An exact restatement of all the data is required, with the pictures left out.

__DATA SHOWN__:
......
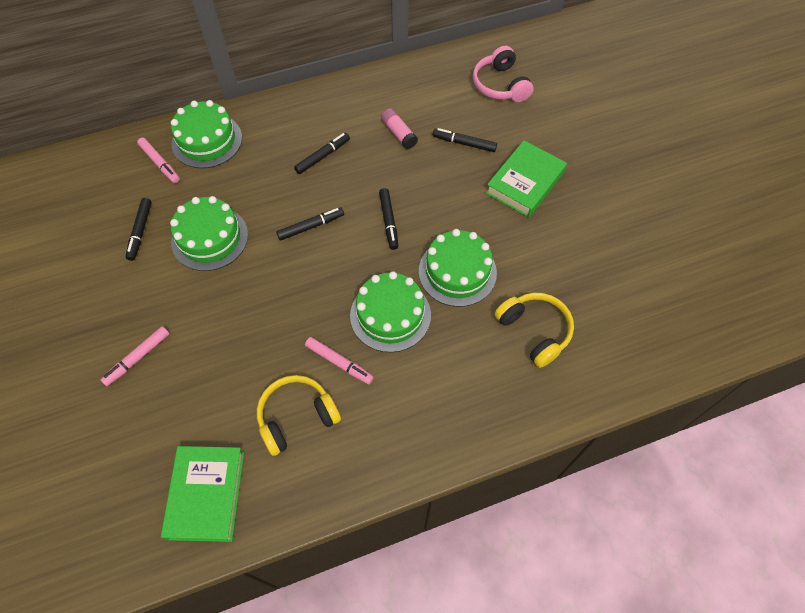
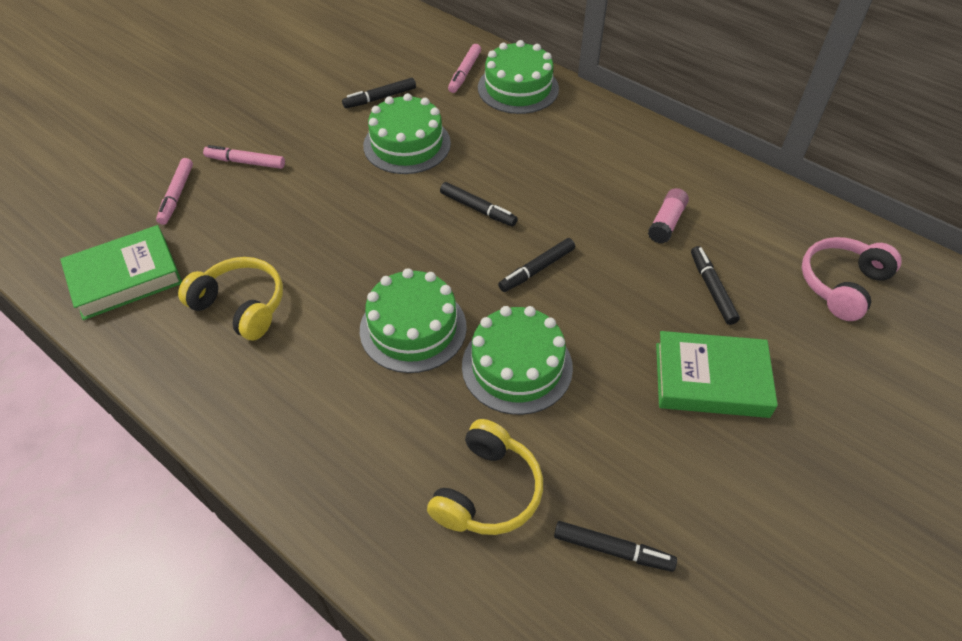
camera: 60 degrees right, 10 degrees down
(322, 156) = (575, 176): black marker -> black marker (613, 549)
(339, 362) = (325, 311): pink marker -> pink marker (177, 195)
......
__RESPONSE__:
camera: 60 degrees right, 10 degrees down
(322, 156) = (575, 176): black marker -> black marker (613, 549)
(339, 362) = (325, 311): pink marker -> pink marker (177, 195)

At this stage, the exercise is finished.